> _Task to complete_:
State only how many lines below include the string "Terminal".

******

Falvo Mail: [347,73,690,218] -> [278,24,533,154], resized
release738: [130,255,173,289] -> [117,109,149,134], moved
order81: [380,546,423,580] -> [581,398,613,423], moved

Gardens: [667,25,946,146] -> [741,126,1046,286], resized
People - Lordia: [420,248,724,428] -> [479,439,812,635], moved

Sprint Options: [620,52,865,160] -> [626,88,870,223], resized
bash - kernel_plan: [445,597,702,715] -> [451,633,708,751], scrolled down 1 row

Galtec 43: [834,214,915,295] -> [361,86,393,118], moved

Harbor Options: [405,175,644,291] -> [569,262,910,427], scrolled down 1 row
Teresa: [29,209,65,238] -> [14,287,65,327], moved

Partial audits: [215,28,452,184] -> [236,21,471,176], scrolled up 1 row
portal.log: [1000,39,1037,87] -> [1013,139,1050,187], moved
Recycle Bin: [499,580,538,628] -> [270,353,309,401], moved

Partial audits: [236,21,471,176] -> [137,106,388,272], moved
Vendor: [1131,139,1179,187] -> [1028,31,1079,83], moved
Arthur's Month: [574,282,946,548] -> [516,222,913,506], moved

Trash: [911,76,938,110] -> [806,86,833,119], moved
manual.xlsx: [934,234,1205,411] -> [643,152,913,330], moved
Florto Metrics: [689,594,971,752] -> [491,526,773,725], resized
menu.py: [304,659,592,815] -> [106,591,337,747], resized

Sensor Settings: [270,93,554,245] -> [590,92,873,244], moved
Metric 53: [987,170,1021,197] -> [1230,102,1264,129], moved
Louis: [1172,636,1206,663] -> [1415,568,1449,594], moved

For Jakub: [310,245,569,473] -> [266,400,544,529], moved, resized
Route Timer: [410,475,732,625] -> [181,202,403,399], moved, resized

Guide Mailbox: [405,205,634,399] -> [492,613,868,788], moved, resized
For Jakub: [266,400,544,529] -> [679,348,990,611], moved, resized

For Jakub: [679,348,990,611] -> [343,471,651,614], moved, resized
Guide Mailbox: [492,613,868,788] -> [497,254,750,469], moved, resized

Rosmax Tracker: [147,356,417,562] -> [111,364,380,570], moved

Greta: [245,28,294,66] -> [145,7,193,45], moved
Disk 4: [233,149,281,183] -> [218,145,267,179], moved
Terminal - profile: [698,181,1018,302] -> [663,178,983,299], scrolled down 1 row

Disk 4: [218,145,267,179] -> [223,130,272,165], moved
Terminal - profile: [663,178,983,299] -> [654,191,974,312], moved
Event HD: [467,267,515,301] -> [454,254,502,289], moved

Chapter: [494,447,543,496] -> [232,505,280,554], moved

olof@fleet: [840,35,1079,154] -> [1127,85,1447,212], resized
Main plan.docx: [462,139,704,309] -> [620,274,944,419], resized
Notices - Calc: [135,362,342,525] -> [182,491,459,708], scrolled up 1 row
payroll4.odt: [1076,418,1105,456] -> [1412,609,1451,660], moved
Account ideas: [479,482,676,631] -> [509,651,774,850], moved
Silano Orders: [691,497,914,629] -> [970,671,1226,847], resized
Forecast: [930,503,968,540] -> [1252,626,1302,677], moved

******

> _Solution for this exercise_:
2